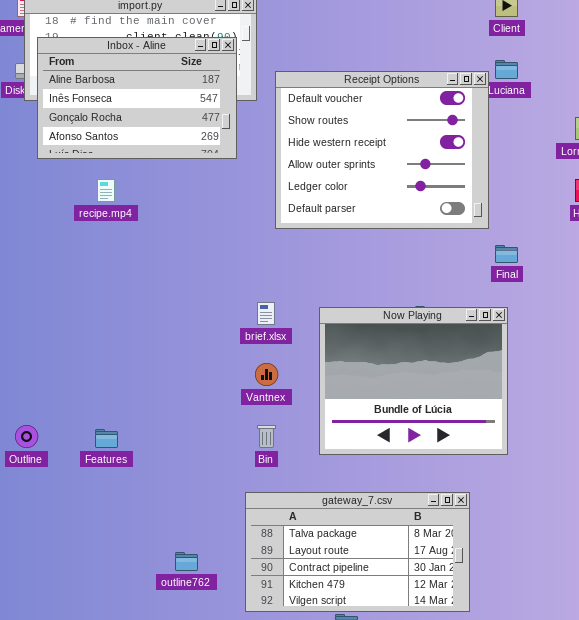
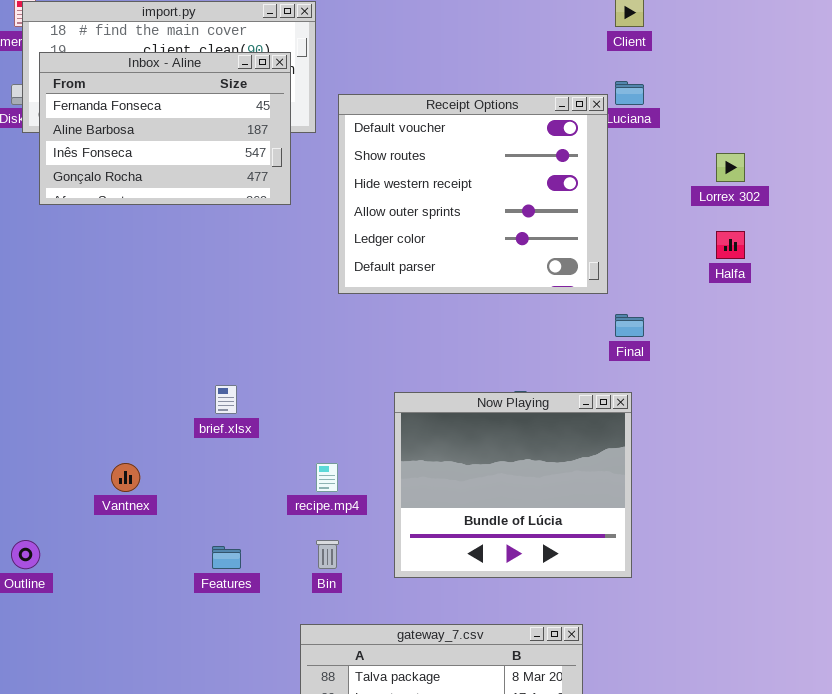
Inbox - Aline: [37,37,237,159] -> [39,52,291,205], scrolled up 1 row
recipe.mp4: [97,179,115,202] -> [316,463,338,492], moved
brief.xlsx: [257,302,275,325] -> [215,385,237,414], moved
Vantnex: [255,363,278,386] -> [111,463,140,492], moved
Features: [95,429,118,448] -> [212,546,241,569], moved

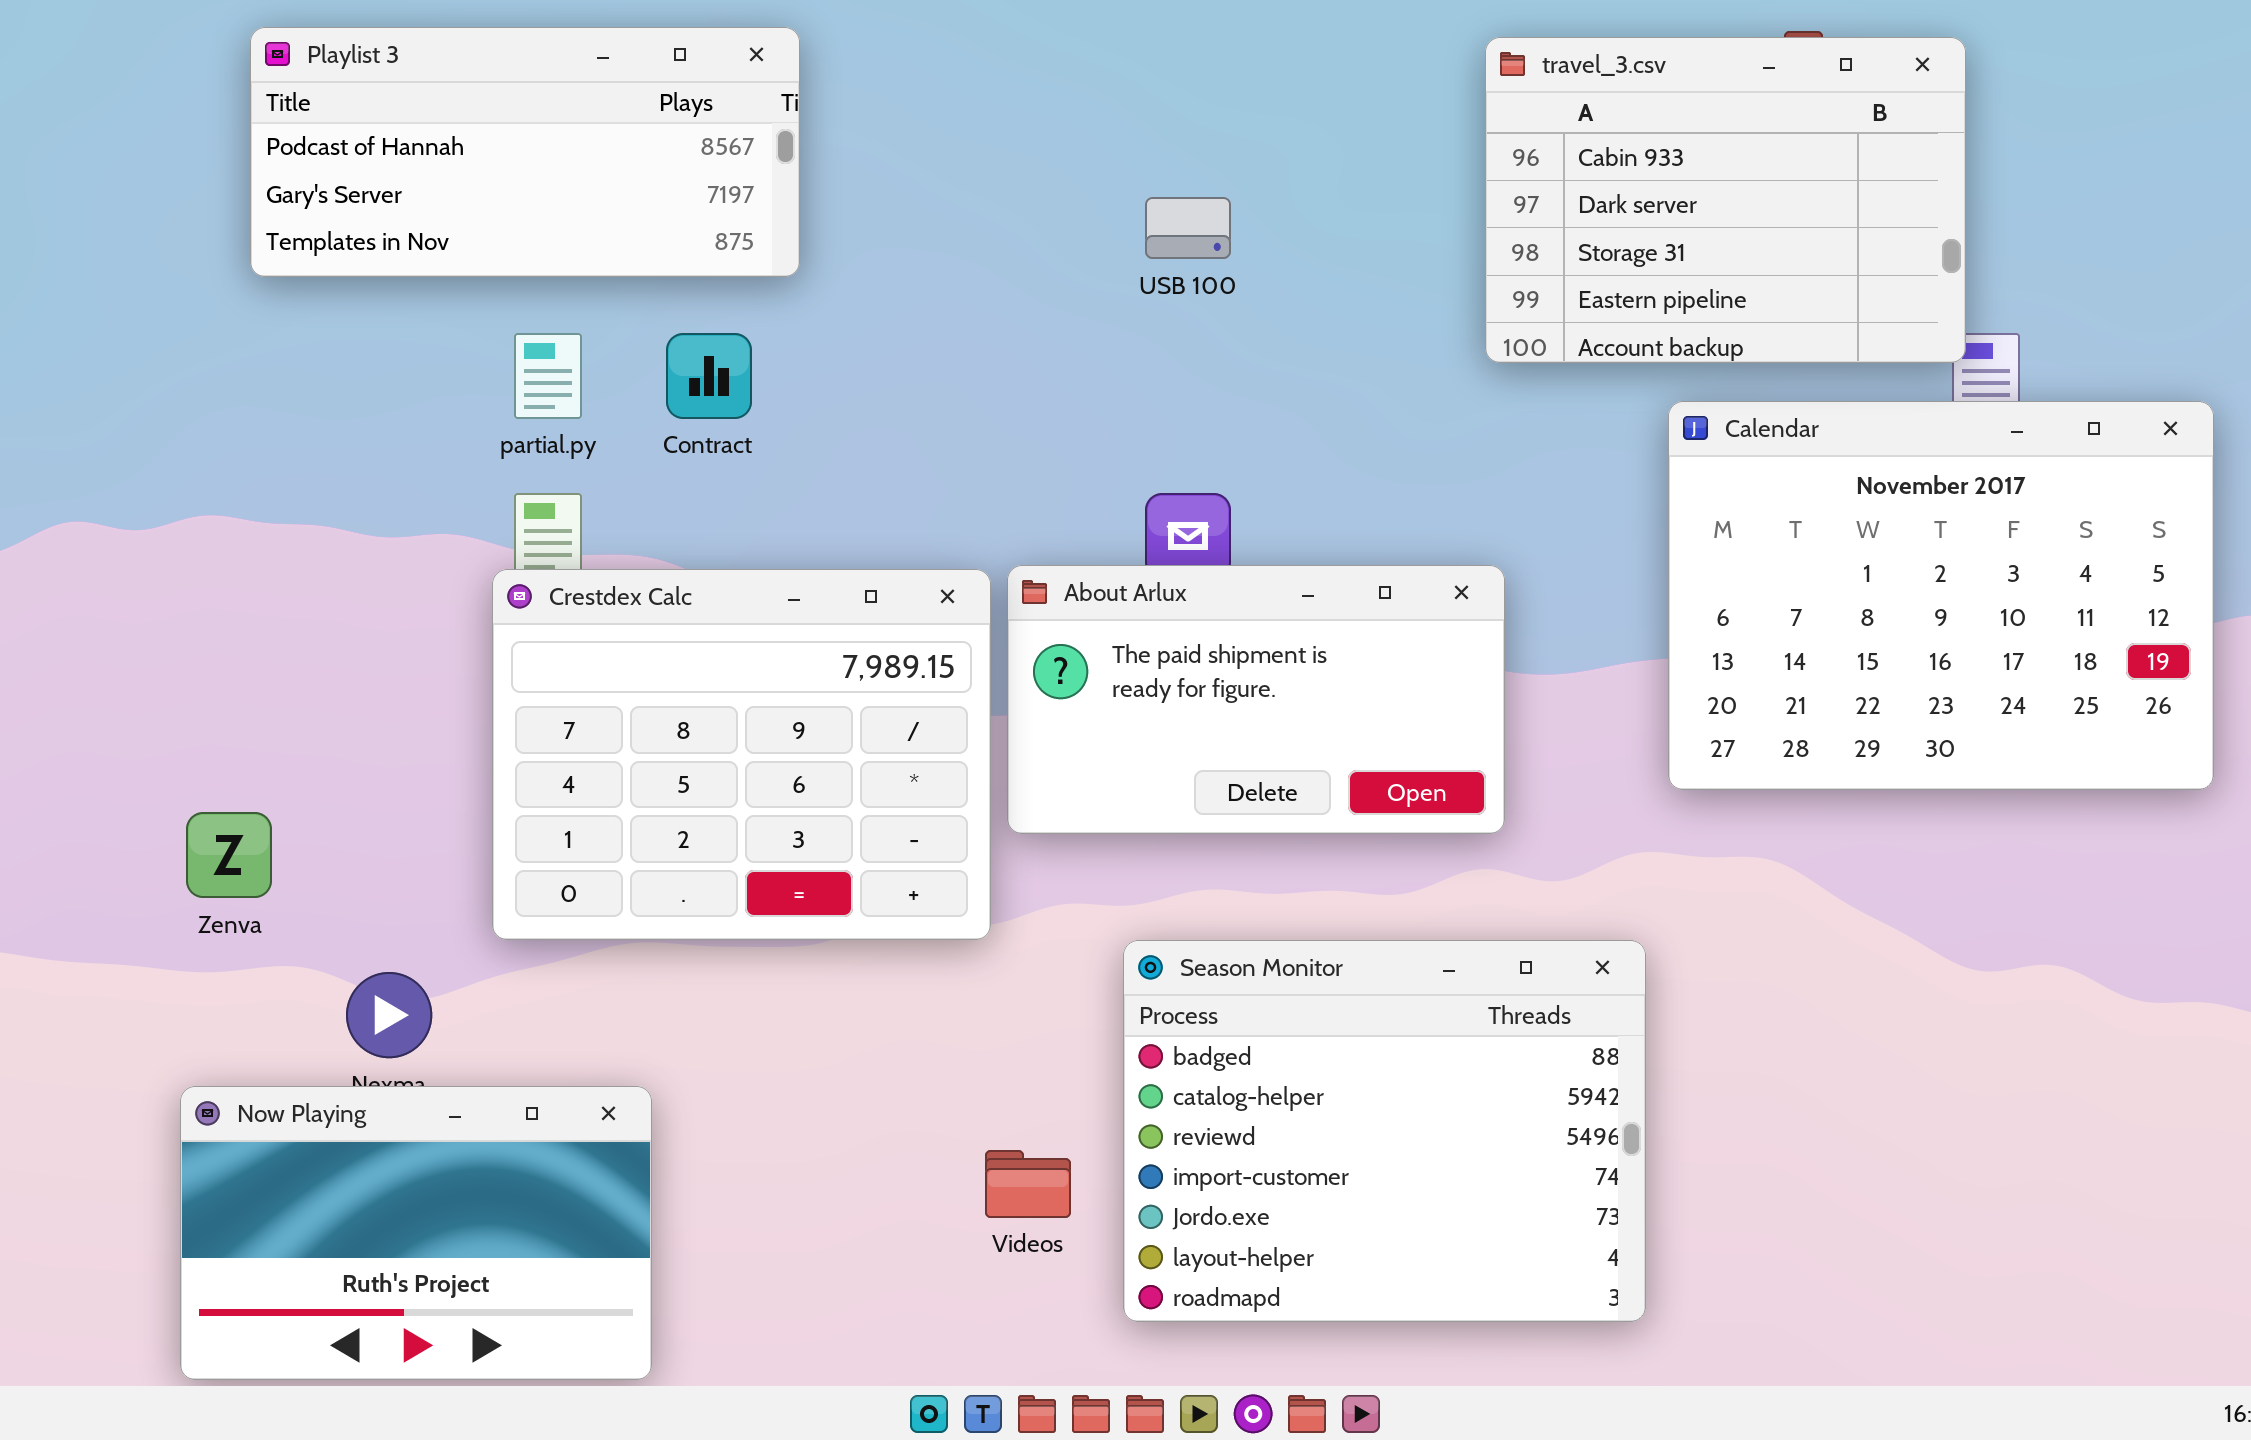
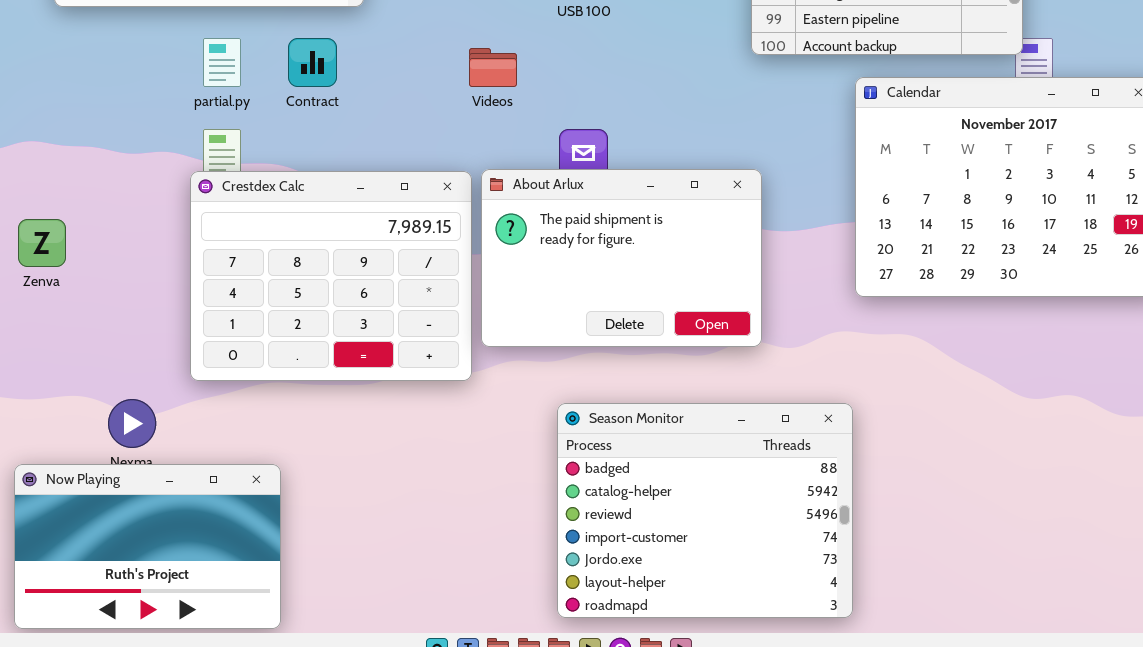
About Arlux: [1007,565,1505,834] -> [481,169,762,347], resized
Zenva: [186,812,272,898] -> [18,219,66,267], moved
Season Monitor: [1123,940,1646,1322] -> [557,403,853,618], moved
Videos: [985,1150,1071,1218] -> [469,48,517,87], moved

───

Work instructions » Gather each line in the entries above where the string "moved" is found.

Reply to the exercise »
recipe.mp4: [97,179,115,202] -> [316,463,338,492], moved
brief.xlsx: [257,302,275,325] -> [215,385,237,414], moved
Vantnex: [255,363,278,386] -> [111,463,140,492], moved
Features: [95,429,118,448] -> [212,546,241,569], moved
Zenva: [186,812,272,898] -> [18,219,66,267], moved
Season Monitor: [1123,940,1646,1322] -> [557,403,853,618], moved
Videos: [985,1150,1071,1218] -> [469,48,517,87], moved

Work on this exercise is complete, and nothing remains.